* **Activity**: To complete this task, print all the data below exactly but leave out the images.
++++++++++++++++++++
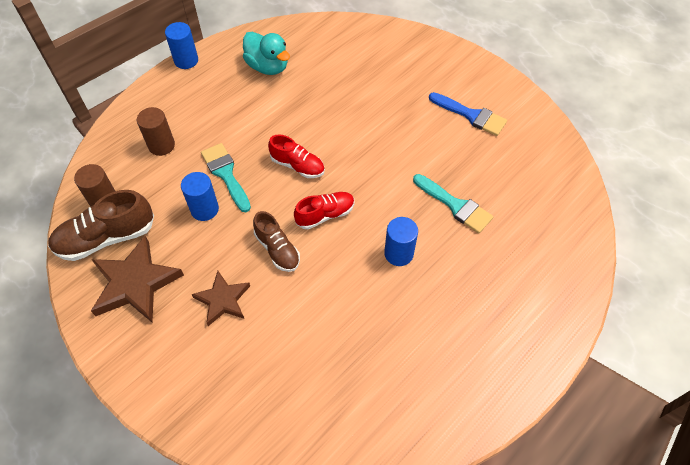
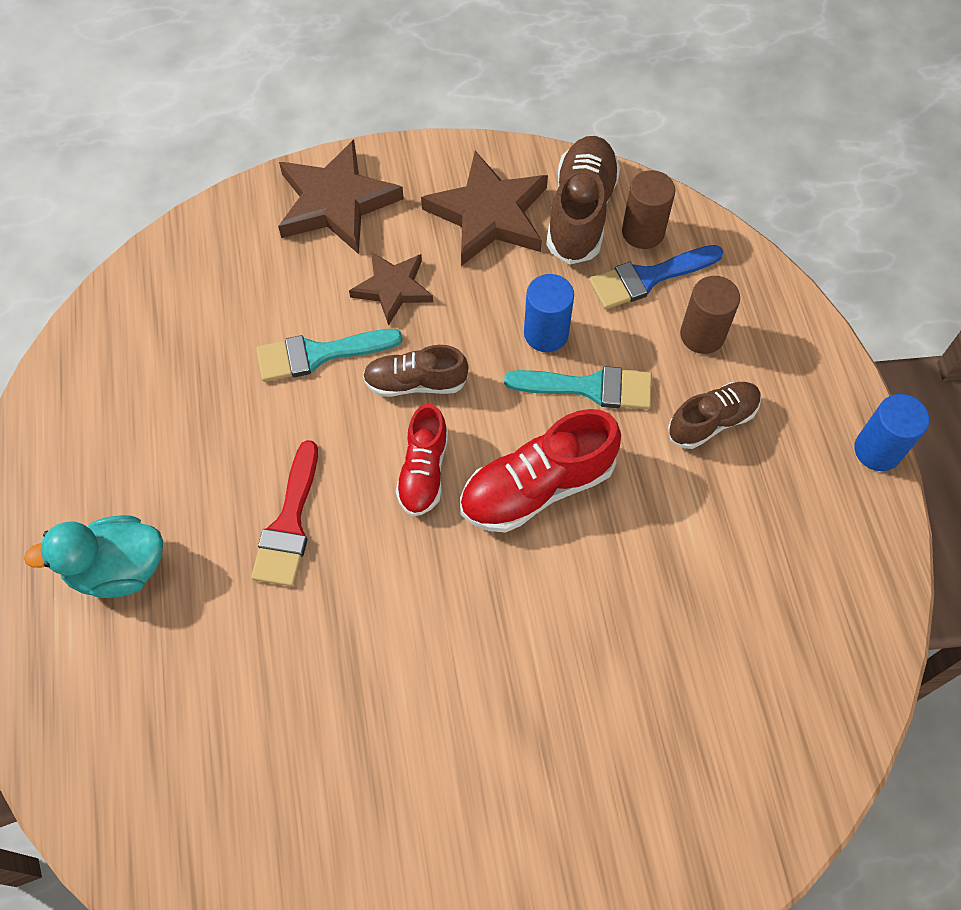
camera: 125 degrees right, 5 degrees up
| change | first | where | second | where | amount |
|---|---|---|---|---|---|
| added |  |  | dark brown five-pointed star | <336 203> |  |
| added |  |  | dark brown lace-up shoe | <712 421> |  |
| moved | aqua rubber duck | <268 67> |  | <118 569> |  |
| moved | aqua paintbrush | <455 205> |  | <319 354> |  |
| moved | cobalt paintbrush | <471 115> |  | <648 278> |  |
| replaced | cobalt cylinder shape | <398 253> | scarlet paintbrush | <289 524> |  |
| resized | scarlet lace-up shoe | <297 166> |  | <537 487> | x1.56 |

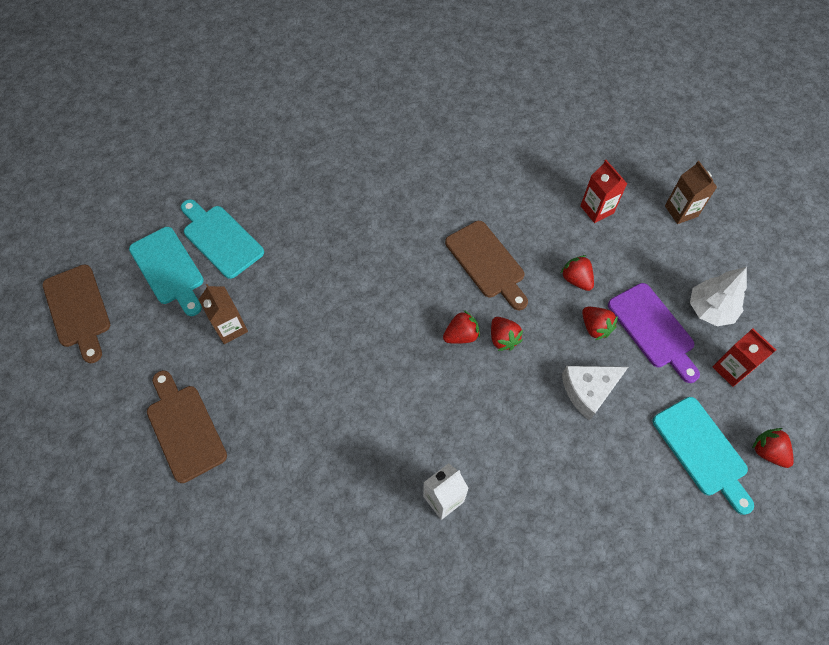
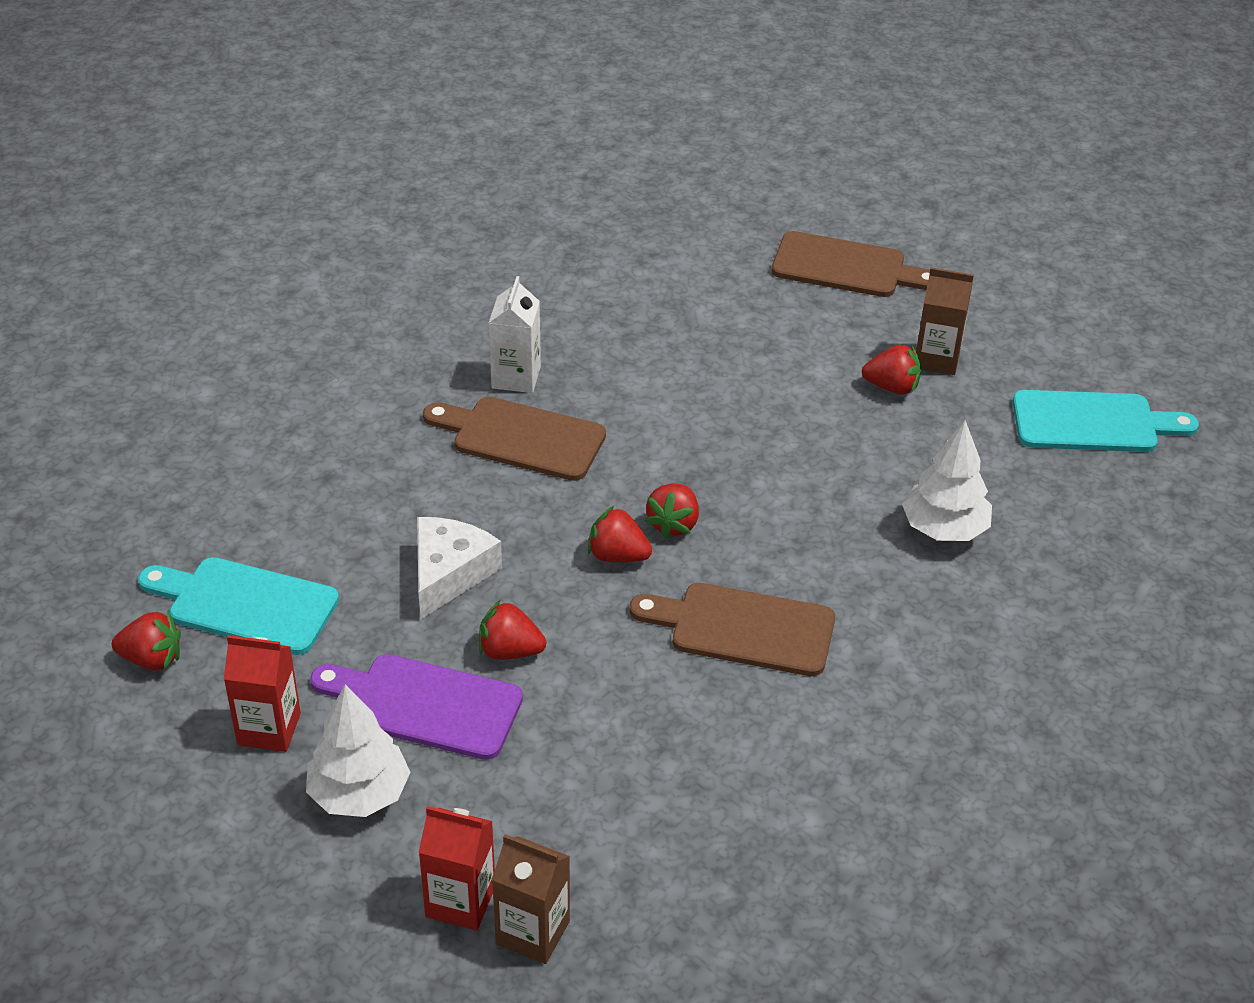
camera: 135 degrees right, 20 degrees down
| change | first | where | second | where | amount |
|---|---|---|---|---|---|
| removed | aqua cutting board | <169 269> |  |  |  |
| added |  |  | white toy tree | <944 529> |  |
| moved | dark brown cutting board | <78 310> |  | <521 438> |  |
| moved | scarlet berry | <576 279> |  | <892 387> |  |
| moved | scarlet milk carton | <596 209> |  | <460 902> |  |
++++++++++++++++++++
* **Answer area**:
camera: 125 degrees right, 5 degrees up
| change | first | where | second | where | amount |
|---|---|---|---|---|---|
| added |  |  | dark brown five-pointed star | <336 203> |  |
| added |  |  | dark brown lace-up shoe | <712 421> |  |
| moved | aqua rubber duck | <268 67> |  | <118 569> |  |
| moved | aqua paintbrush | <455 205> |  | <319 354> |  |
| moved | cobalt paintbrush | <471 115> |  | <648 278> |  |
| replaced | cobalt cylinder shape | <398 253> | scarlet paintbrush | <289 524> |  |
| resized | scarlet lace-up shoe | <297 166> |  | <537 487> | x1.56 |

camera: 135 degrees right, 20 degrees down
| change | first | where | second | where | amount |
|---|---|---|---|---|---|
| removed | aqua cutting board | <169 269> |  |  |  |
| added |  |  | white toy tree | <944 529> |  |
| moved | dark brown cutting board | <78 310> |  | <521 438> |  |
| moved | scarlet berry | <576 279> |  | <892 387> |  |
| moved | scarlet milk carton | <596 209> |  | <460 902> |  |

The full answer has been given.